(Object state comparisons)
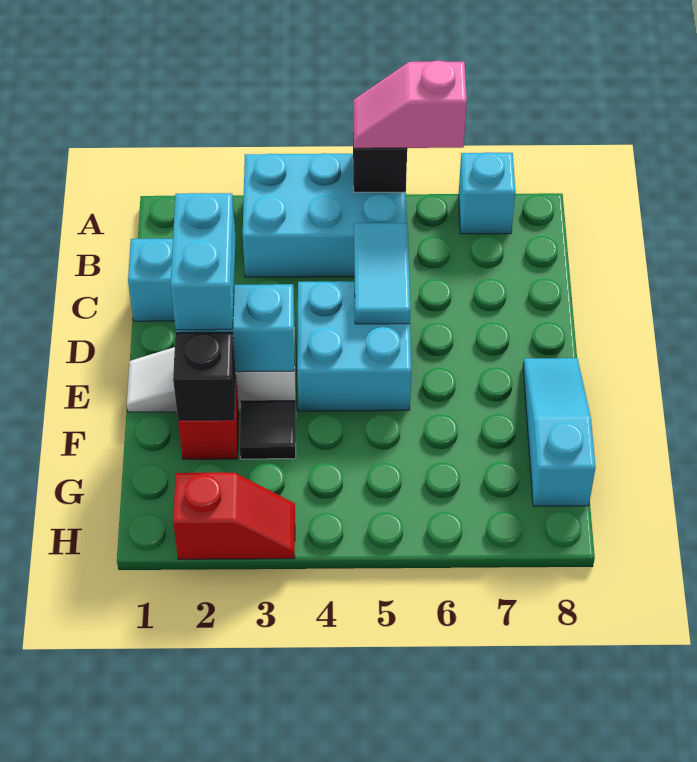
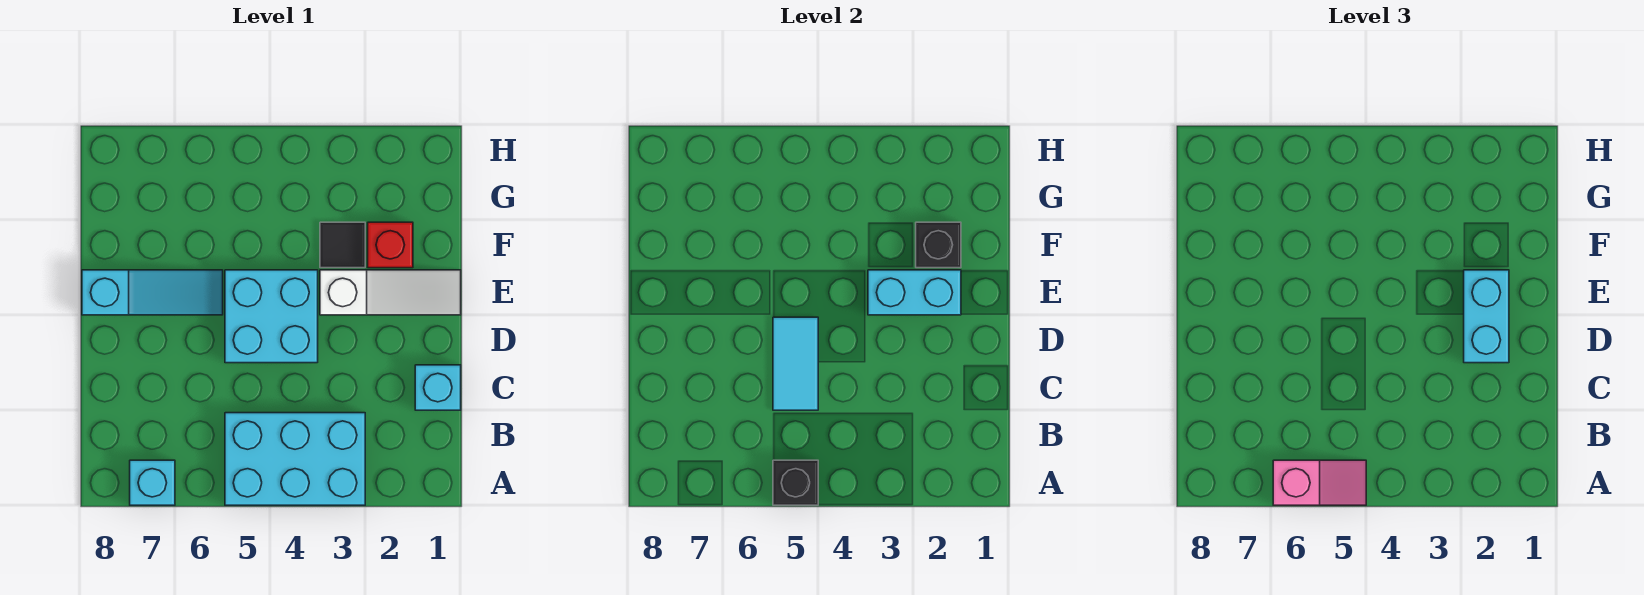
cyan 1x3 slope [523,358,596,506] -> cyan 1x3 slope turned to [82,270,223,315]
red 1x2 slope [173,473,295,559] -> none

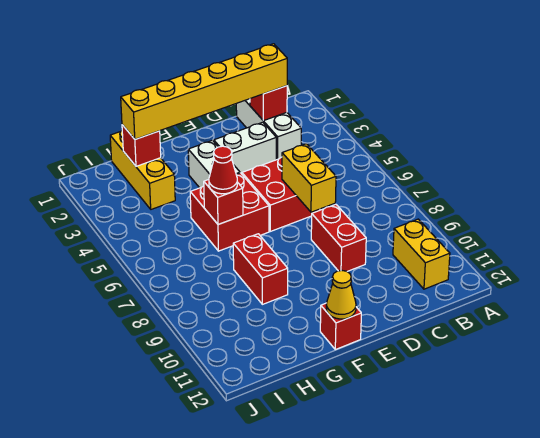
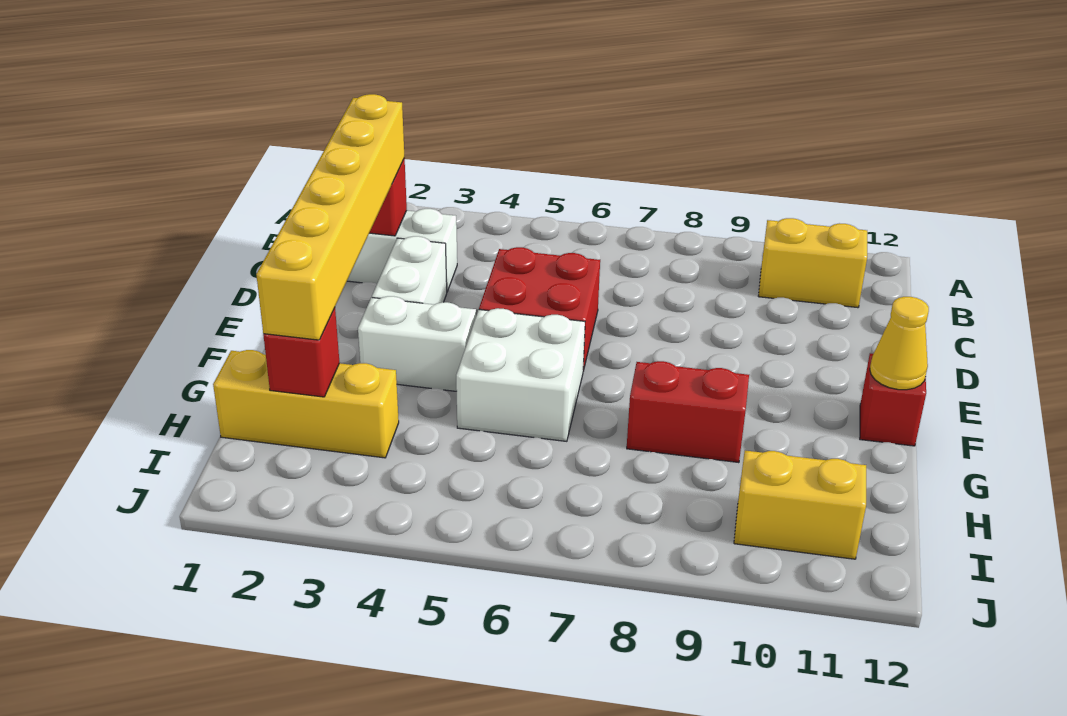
yellow 1x2 brick [282,144,336,212] -> yellow 1x2 brick moved to [734,450,866,559]
red 1x2 brick [311,204,366,271] -> none
red 2x2 brick [190,173,269,251] -> white 2x2 brick [456,308,585,441]
red 1x1 brick [204,180,243,224] -> none
red 1x1 cone [209,146,237,194] -> none

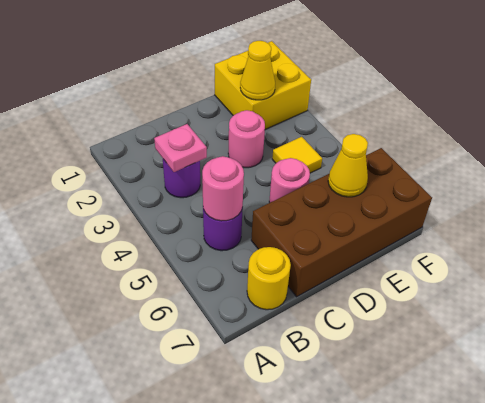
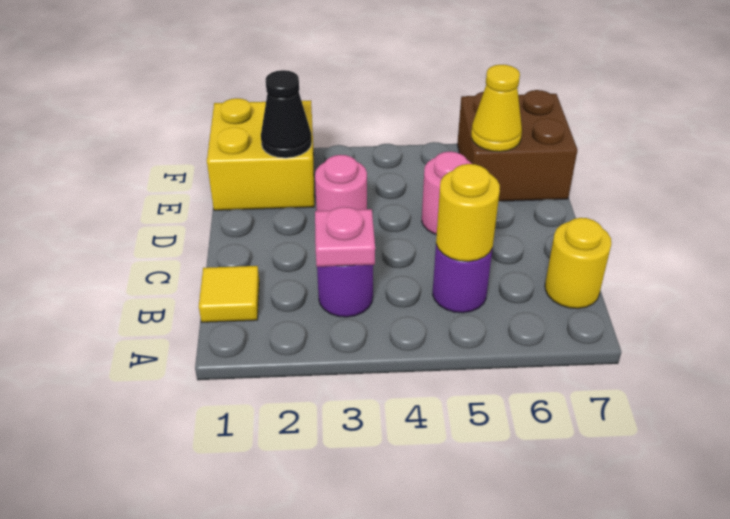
pink 1x1 round brick [202,156,244,221] -> yellow 1x1 round brick [436,164,500,262]
brown 2x4 brick [251,148,432,297] -> brown 2x2 brick [457,90,577,201]
yellow 1x1 cone [240,41,275,100] -> black 1x1 cone [261,70,312,158]
yellow 1x1 tile [272,137,322,173] -> yellow 1x1 tile moved to [199,266,259,322]

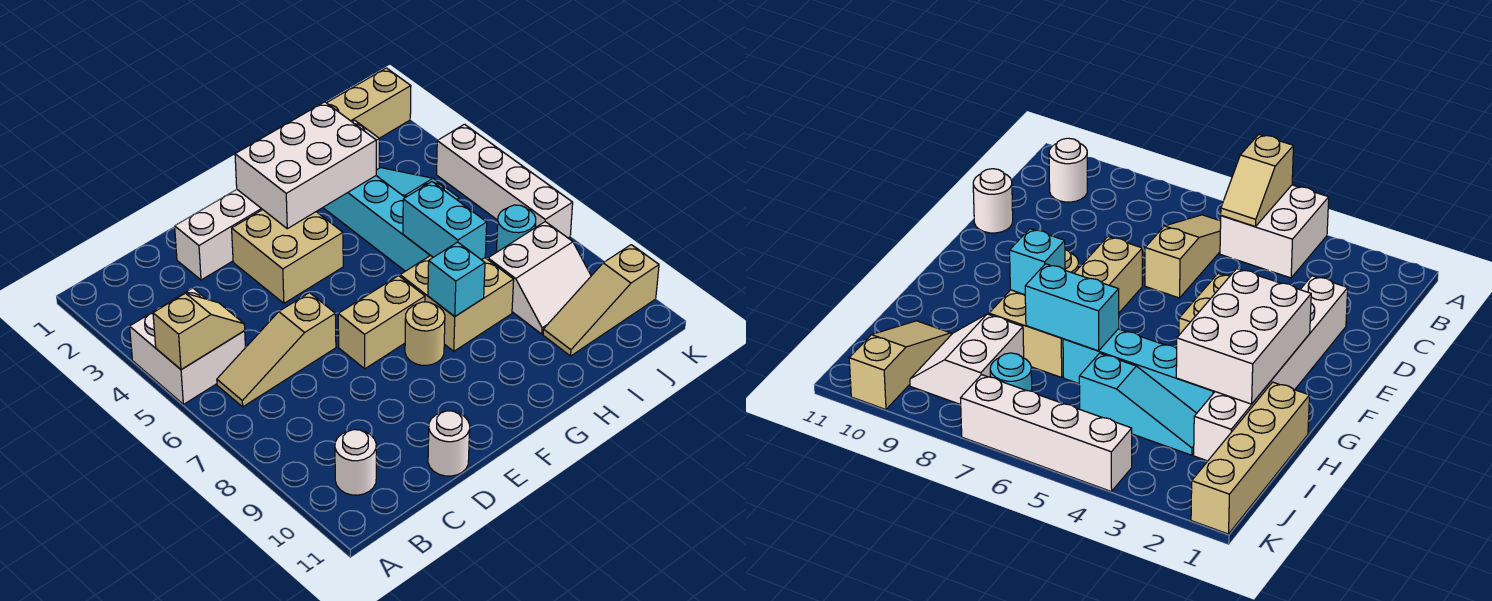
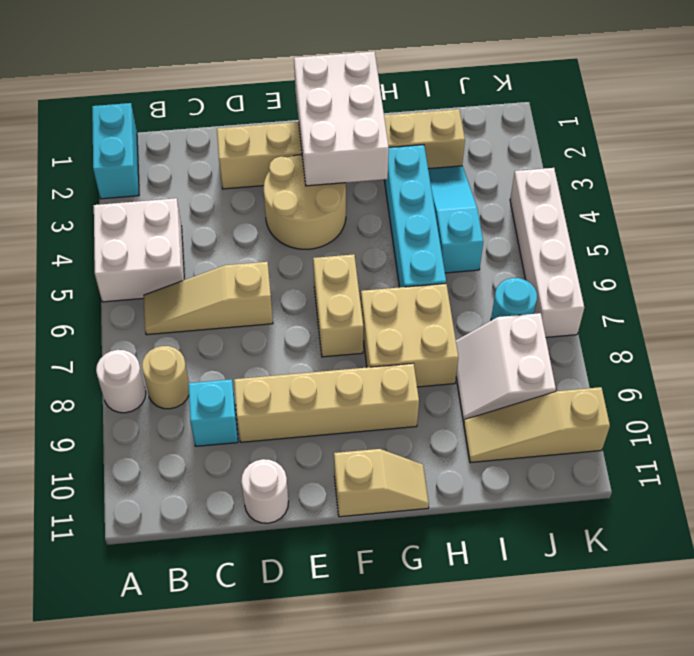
tan 1x2 slope [153,293,245,369] -> tan 1x2 slope moved to [334,449,429,517]
white 1x1 round brick [335,430,376,495] -> white 1x1 round brick moved to [96,350,146,413]
white 1x6 brick [175,120,379,280] -> tan 1x6 brick [217,109,465,189]
tan 2x2 brick [232,210,343,303] -> tan 2x2 round brick [264,154,346,249]
tan 1x2 brick [338,276,425,369] -> tan 1x2 brick turned to [313,254,363,357]
white 2x3 brick [235,102,376,229] -> white 2x3 brick turned to [294,51,389,186]
tan 1x1 round brick [405,302,445,365] -> tan 1x1 round brick moved to [142,346,189,409]
cyan 1x1 brick [428,242,485,316] -> cyan 1x1 brick moved to [188,379,238,446]
tan 1x4 brick [327,68,411,138] -> tan 1x4 brick moved to [234,364,419,442]
cyan 1x2 brick [403,182,487,260] -> cyan 1x2 brick moved to [92,103,139,199]
white 2x2 slope [488,222,591,334] -> white 2x2 slope turned to [456,313,556,422]

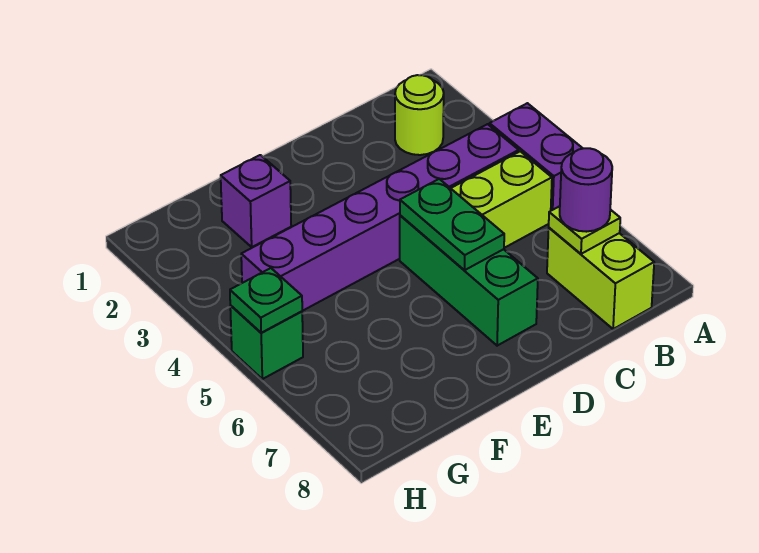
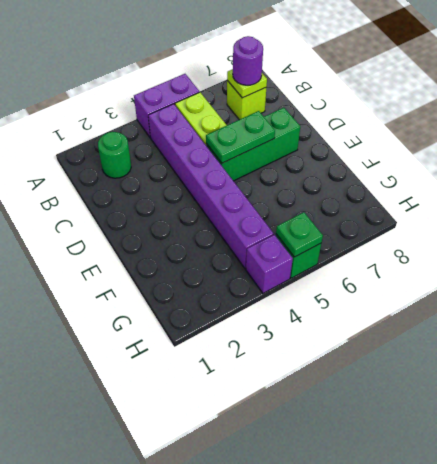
lime 1x1 round brick [395,75,444,155] -> green 1x1 round brick [98,132,131,178]
lime 1x2 brick [547,228,654,329] -> lime 1x1 brick [227,81,266,120]
purple 1x1 brick [221,155,291,247] -> purple 1x1 brick moved to [246,235,293,293]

TASK DETAILS: Each entry above must be duplicated precisely; none of the pictures may be included.

EXERCISE ANSWER:
cyan 1x3 slope [523,358,596,506] -> cyan 1x3 slope turned to [82,270,223,315]
red 1x2 slope [173,473,295,559] -> none

yellow 1x2 brick [282,144,336,212] -> yellow 1x2 brick moved to [734,450,866,559]
red 1x2 brick [311,204,366,271] -> none
red 2x2 brick [190,173,269,251] -> white 2x2 brick [456,308,585,441]
red 1x1 brick [204,180,243,224] -> none
red 1x1 cone [209,146,237,194] -> none

pink 1x1 round brick [202,156,244,221] -> yellow 1x1 round brick [436,164,500,262]
brown 2x4 brick [251,148,432,297] -> brown 2x2 brick [457,90,577,201]
yellow 1x1 cone [240,41,275,100] -> black 1x1 cone [261,70,312,158]
yellow 1x1 tile [272,137,322,173] -> yellow 1x1 tile moved to [199,266,259,322]

tan 1x2 slope [153,293,245,369] -> tan 1x2 slope moved to [334,449,429,517]
white 1x1 round brick [335,430,376,495] -> white 1x1 round brick moved to [96,350,146,413]
white 1x6 brick [175,120,379,280] -> tan 1x6 brick [217,109,465,189]
tan 2x2 brick [232,210,343,303] -> tan 2x2 round brick [264,154,346,249]
tan 1x2 brick [338,276,425,369] -> tan 1x2 brick turned to [313,254,363,357]
white 2x3 brick [235,102,376,229] -> white 2x3 brick turned to [294,51,389,186]
tan 1x1 round brick [405,302,445,365] -> tan 1x1 round brick moved to [142,346,189,409]
cyan 1x1 brick [428,242,485,316] -> cyan 1x1 brick moved to [188,379,238,446]
tan 1x4 brick [327,68,411,138] -> tan 1x4 brick moved to [234,364,419,442]
cyan 1x2 brick [403,182,487,260] -> cyan 1x2 brick moved to [92,103,139,199]
white 2x2 slope [488,222,591,334] -> white 2x2 slope turned to [456,313,556,422]

lime 1x1 round brick [395,75,444,155] -> green 1x1 round brick [98,132,131,178]
lime 1x2 brick [547,228,654,329] -> lime 1x1 brick [227,81,266,120]
purple 1x1 brick [221,155,291,247] -> purple 1x1 brick moved to [246,235,293,293]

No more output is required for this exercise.